> Your task:
Each record below gets repeated exactly, and pictures stay out of the copy.

Items from a dataset:
--------------------------------
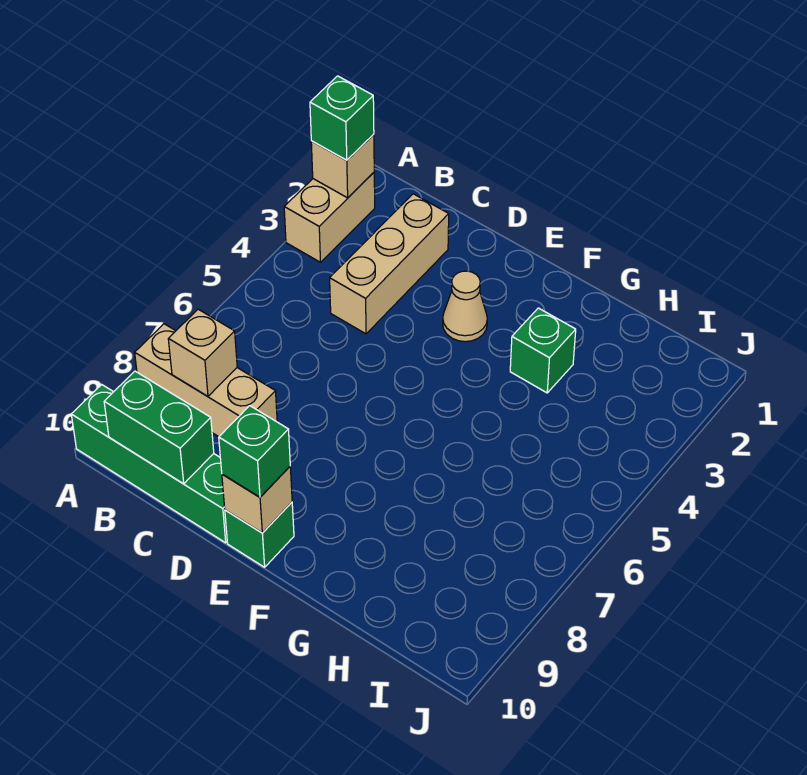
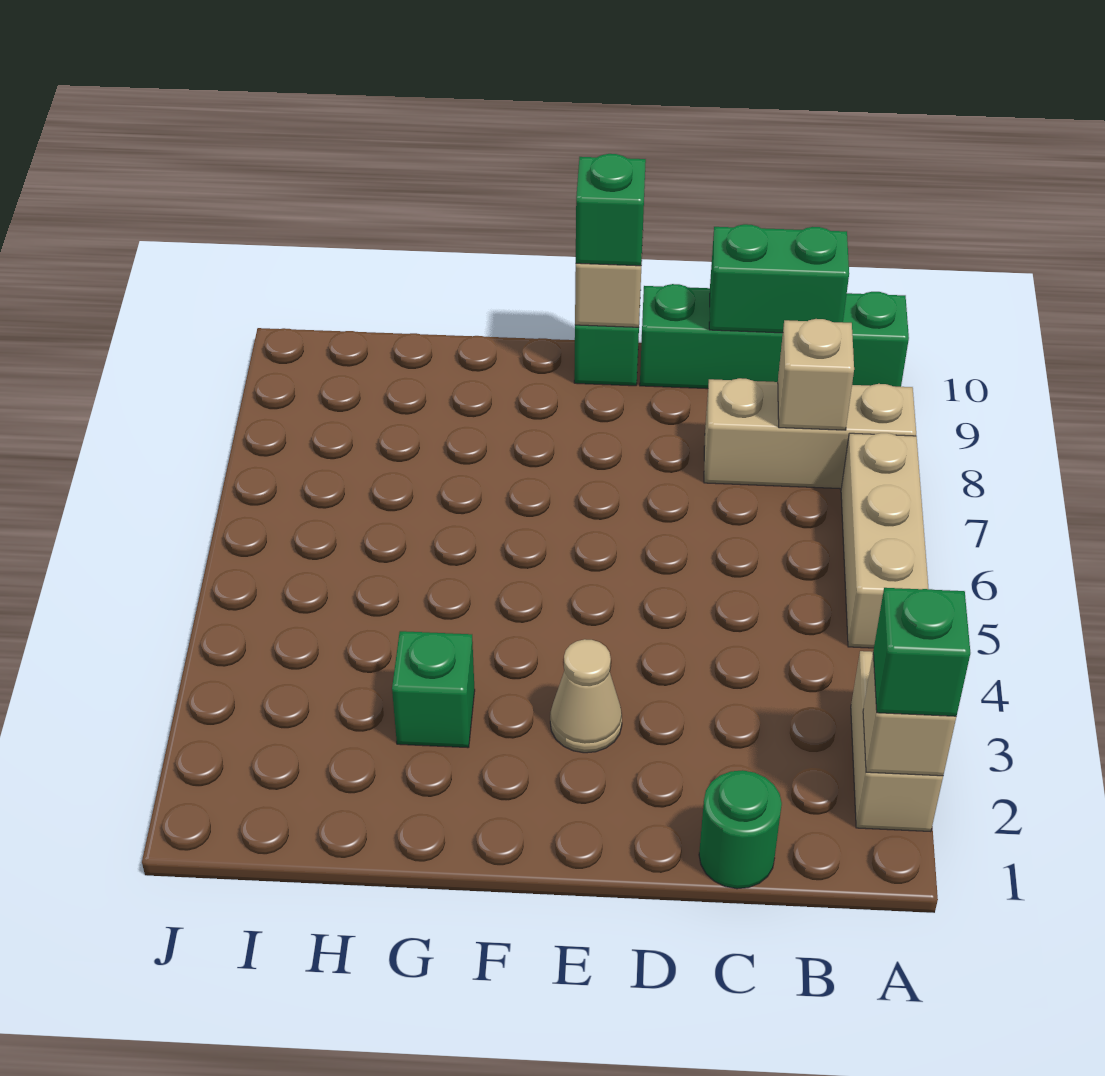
none -> green round brick C1 level 1
tan brick C2:C4 level 1 -> tan brick A5:A7 level 1

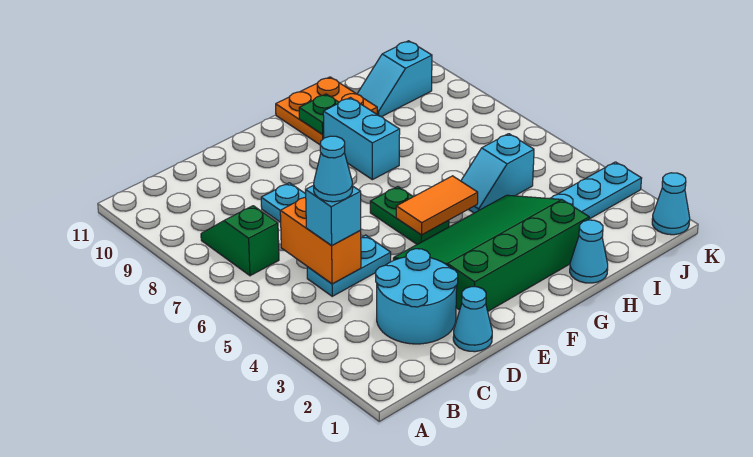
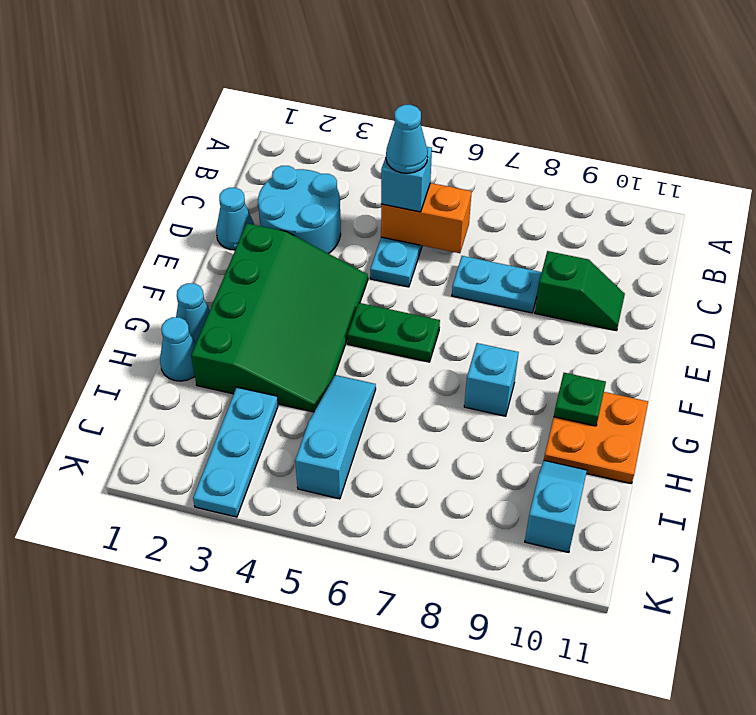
green slope B7:B8 level 1 top 7 -> green slope D9:D10 level 1 top 9
orange tile F5:G5 level 2 -> none
cyan brick G8:G9 level 1 -> cyan brick G8 level 1
cyan slope H5:I5 level 1 top I -> cyan slope H5:J5 level 1 top J
cyan cone K1 level 1 -> cyan cone G1 level 1

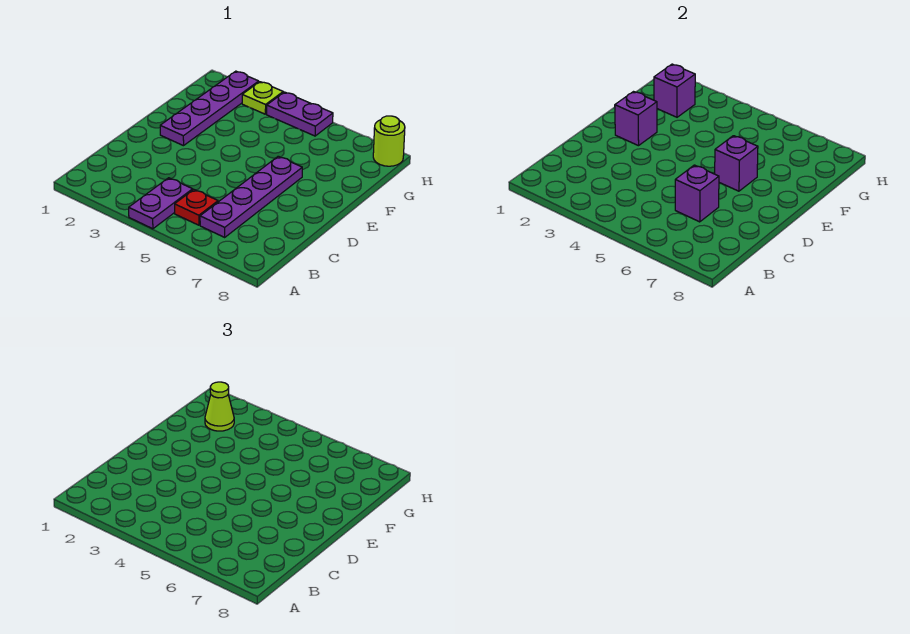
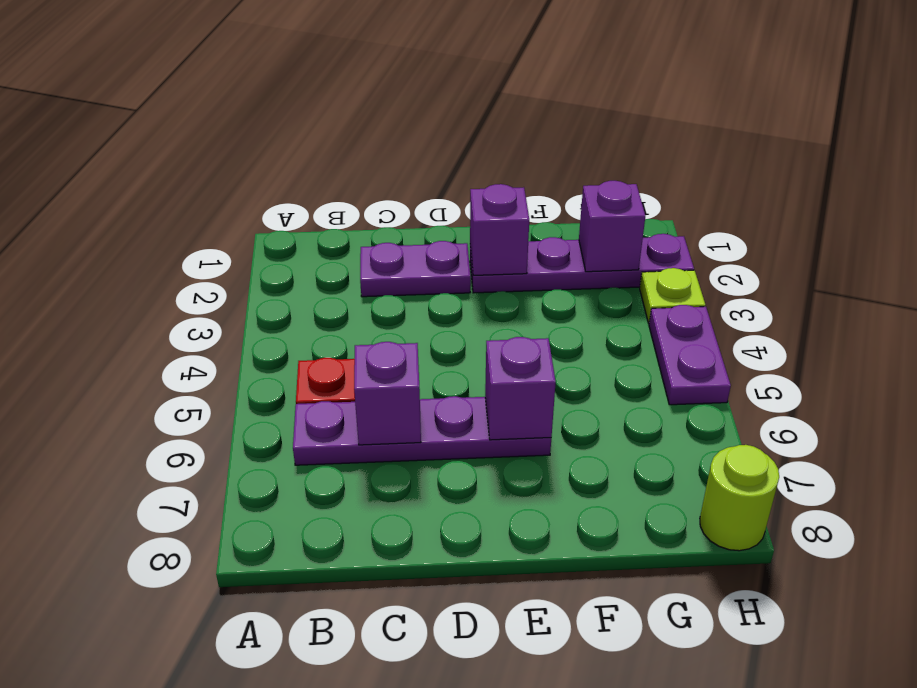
purple plate A4:B4 level 1 -> purple plate C2:D2 level 1
lime cone G2 level 3 -> none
--------------------------------
> Answer for this exercise:
none -> green round brick C1 level 1
tan brick C2:C4 level 1 -> tan brick A5:A7 level 1

green slope B7:B8 level 1 top 7 -> green slope D9:D10 level 1 top 9
orange tile F5:G5 level 2 -> none
cyan brick G8:G9 level 1 -> cyan brick G8 level 1
cyan slope H5:I5 level 1 top I -> cyan slope H5:J5 level 1 top J
cyan cone K1 level 1 -> cyan cone G1 level 1

purple plate A4:B4 level 1 -> purple plate C2:D2 level 1
lime cone G2 level 3 -> none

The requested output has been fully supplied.